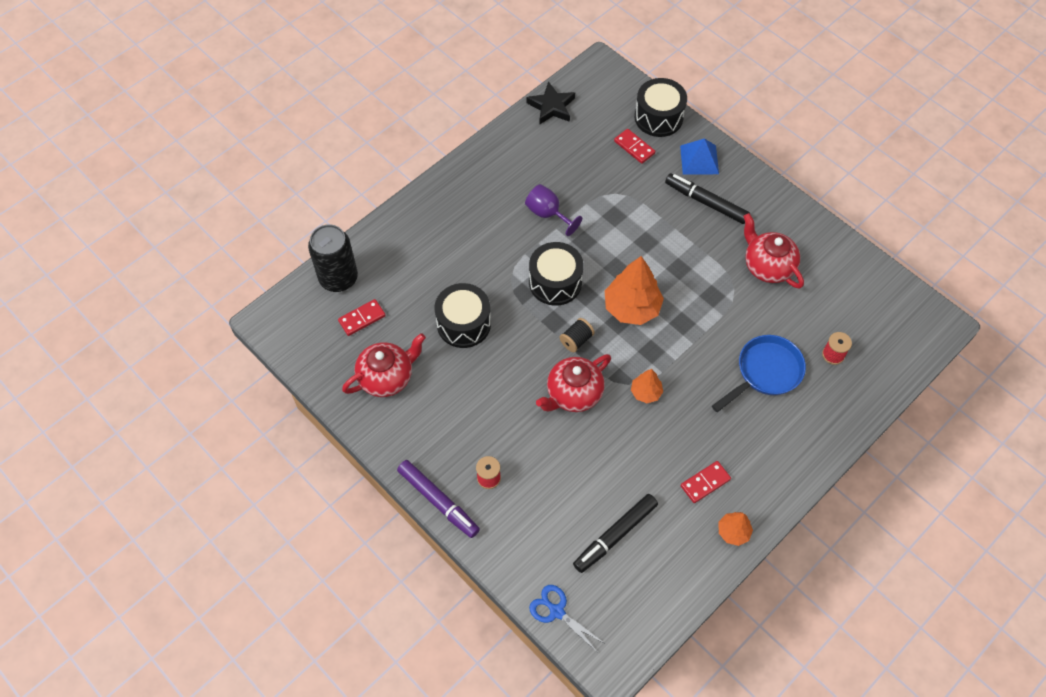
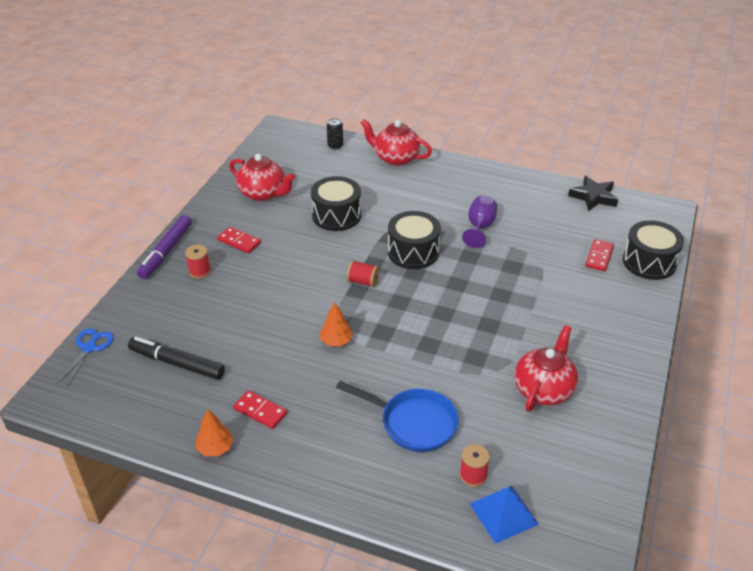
camera: 65 degrees right, 20 degrees down
(338, 278) = (335, 146): black can -> black can, size x0.48
(362, 318) = (307, 167): red domino -> red domino (239, 242)
(573, 394) = (307, 296): red teapot -> red teapot (395, 158)
(576, 340) = (363, 281): black spool -> red spool
(632, 308) = (421, 306): orange tree -> none
(699, 159) = (627, 303): blue pyramid -> blue pyramid (504, 514)
(706, 202) = (581, 322): black marker -> none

####################

▶ _DIRECTIONS_:
From the line that holds "(573, 394) = (307, 296): red" down to the last line of the material, copy every line exactly and add nothing.

▶ _TASK ANSWER_:
(573, 394) = (307, 296): red teapot -> red teapot (395, 158)
(576, 340) = (363, 281): black spool -> red spool
(632, 308) = (421, 306): orange tree -> none
(699, 159) = (627, 303): blue pyramid -> blue pyramid (504, 514)
(706, 202) = (581, 322): black marker -> none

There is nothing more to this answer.